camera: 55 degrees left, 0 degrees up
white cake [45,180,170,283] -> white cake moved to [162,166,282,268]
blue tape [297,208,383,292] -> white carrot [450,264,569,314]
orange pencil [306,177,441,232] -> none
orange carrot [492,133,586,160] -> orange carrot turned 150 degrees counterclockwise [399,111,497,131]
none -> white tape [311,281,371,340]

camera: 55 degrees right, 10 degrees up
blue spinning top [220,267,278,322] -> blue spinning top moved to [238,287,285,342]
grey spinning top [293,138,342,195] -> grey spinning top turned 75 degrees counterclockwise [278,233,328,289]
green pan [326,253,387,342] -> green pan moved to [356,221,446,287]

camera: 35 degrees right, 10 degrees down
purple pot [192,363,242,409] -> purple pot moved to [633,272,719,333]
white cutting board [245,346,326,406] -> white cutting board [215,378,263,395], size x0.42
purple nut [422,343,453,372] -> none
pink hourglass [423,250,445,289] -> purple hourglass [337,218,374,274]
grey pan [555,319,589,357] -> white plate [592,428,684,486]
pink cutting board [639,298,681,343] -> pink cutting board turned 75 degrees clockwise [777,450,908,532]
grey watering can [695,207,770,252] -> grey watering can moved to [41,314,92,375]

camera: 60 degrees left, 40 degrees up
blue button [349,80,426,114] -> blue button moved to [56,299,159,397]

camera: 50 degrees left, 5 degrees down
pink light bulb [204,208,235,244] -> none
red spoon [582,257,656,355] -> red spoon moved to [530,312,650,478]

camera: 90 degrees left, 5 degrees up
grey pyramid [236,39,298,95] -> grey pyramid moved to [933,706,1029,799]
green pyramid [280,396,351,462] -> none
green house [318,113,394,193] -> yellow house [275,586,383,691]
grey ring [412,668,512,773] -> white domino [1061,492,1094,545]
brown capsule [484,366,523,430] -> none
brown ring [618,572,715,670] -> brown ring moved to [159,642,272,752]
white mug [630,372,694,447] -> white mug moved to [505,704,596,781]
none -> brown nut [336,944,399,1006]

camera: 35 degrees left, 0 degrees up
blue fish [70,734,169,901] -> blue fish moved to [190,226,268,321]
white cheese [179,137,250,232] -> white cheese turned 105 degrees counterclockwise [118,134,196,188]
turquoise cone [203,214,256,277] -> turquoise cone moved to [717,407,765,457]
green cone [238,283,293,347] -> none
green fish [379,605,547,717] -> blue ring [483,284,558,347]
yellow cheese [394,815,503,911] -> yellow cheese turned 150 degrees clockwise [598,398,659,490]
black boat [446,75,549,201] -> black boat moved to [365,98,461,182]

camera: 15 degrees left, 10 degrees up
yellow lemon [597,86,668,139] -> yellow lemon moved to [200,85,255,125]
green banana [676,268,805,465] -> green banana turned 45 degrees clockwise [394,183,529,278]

What you are asked to do ▸
From the entries, copy every line in which the string "down" can be found.

Response area ▸
camera: 35 degrees right, 10 degrees down
camera: 50 degrees left, 5 degrees down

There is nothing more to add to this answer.